(Items from a data source)
● ● ● ●

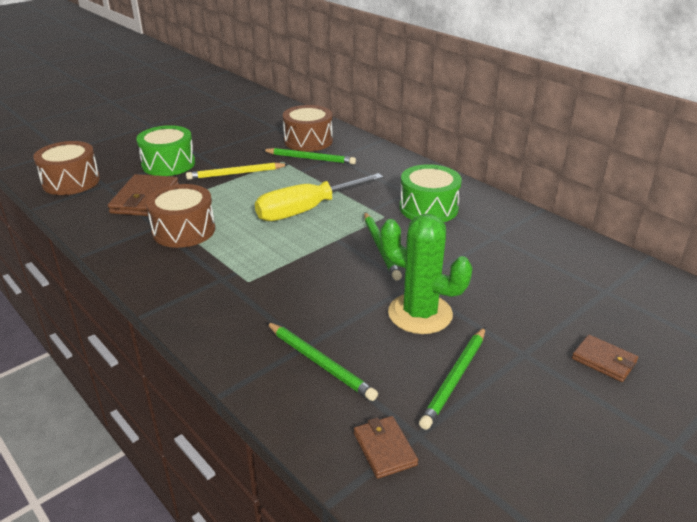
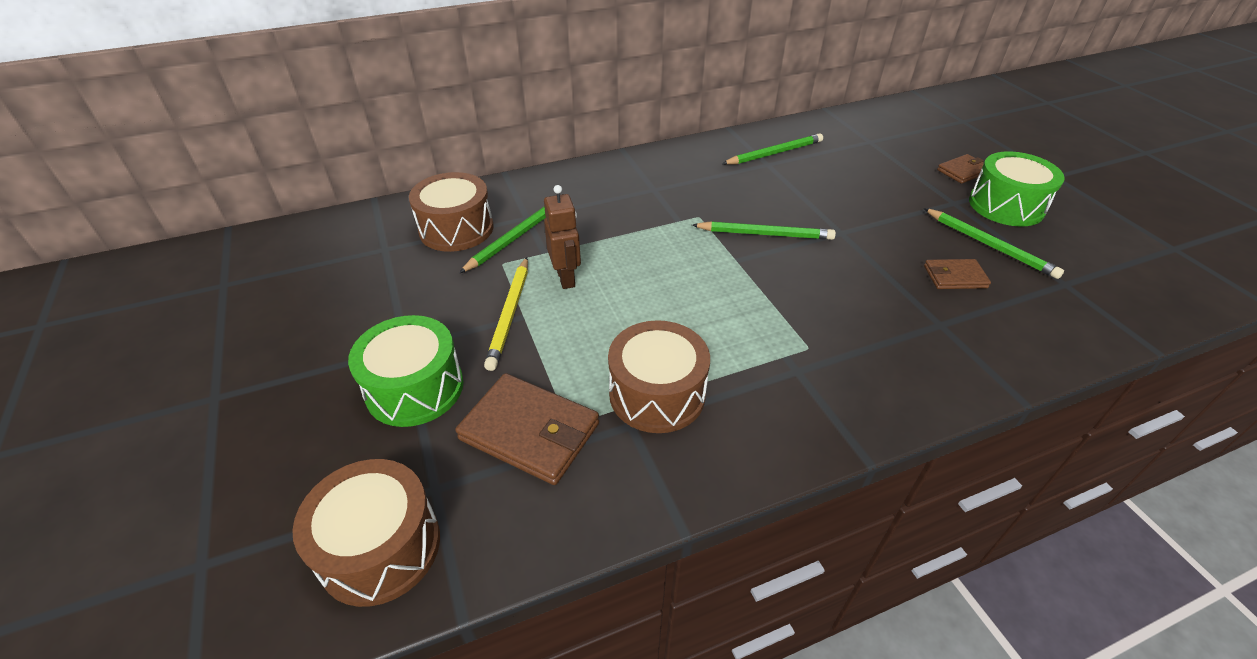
camera: 70 degrees left, 10 degrees up
(279, 182) = (566, 278): none -> brown robot
(307, 210) = (656, 268): yellow screwdriver -> none
(319, 363) = (969, 320): green pencil -> green pencil (774, 153)
(384, 449) = (1086, 306): brown wallet -> brown wallet (954, 277)
(420, 314) = (892, 239): green cactus -> none
(428, 208) = (695, 185): green drum -> green drum (1006, 206)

● ● ● ●

TASK INSTRUCTIONS
Across all the lines above, repeat the wording exactly and omit the pictures.

RESPONSE AREA
camera: 70 degrees left, 10 degrees up
(279, 182) = (566, 278): none -> brown robot
(307, 210) = (656, 268): yellow screwdriver -> none
(319, 363) = (969, 320): green pencil -> green pencil (774, 153)
(384, 449) = (1086, 306): brown wallet -> brown wallet (954, 277)
(420, 314) = (892, 239): green cactus -> none
(428, 208) = (695, 185): green drum -> green drum (1006, 206)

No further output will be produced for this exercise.